TASK INSTRUCTIONS: Check each line of the listing for the string "grey". Copy those where it appears.

GIVEN RECORDS:
========================================

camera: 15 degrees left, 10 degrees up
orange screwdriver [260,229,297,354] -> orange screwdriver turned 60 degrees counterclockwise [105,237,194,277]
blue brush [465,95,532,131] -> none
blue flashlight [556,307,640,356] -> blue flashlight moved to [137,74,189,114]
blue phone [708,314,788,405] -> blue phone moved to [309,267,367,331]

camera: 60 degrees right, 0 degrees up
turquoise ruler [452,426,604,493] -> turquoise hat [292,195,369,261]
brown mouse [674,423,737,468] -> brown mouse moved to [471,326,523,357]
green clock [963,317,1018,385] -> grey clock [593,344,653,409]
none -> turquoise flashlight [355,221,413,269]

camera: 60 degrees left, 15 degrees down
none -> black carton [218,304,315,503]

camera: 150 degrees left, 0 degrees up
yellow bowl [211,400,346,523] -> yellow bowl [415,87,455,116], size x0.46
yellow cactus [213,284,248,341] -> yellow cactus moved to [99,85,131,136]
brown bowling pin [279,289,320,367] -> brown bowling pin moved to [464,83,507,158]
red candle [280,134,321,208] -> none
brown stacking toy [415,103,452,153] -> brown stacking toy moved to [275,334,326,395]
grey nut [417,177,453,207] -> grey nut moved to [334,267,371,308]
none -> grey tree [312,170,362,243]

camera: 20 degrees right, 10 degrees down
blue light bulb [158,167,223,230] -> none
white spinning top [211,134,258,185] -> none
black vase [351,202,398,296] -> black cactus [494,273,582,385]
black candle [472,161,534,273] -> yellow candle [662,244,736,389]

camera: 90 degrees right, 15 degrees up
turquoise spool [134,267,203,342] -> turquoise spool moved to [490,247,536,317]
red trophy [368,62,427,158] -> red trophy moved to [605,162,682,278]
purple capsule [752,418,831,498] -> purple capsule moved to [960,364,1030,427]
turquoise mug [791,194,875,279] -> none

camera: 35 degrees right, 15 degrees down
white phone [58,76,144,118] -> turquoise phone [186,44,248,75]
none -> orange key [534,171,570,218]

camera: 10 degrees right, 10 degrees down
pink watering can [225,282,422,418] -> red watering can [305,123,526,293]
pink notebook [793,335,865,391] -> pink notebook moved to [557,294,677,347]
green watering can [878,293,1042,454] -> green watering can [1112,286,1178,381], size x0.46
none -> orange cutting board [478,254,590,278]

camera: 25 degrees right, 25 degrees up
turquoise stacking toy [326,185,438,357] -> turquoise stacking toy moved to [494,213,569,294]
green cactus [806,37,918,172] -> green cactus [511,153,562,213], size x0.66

========================================

COMPLETED EXERCISE:
green clock [963,317,1018,385] -> grey clock [593,344,653,409]
grey nut [417,177,453,207] -> grey nut moved to [334,267,371,308]
none -> grey tree [312,170,362,243]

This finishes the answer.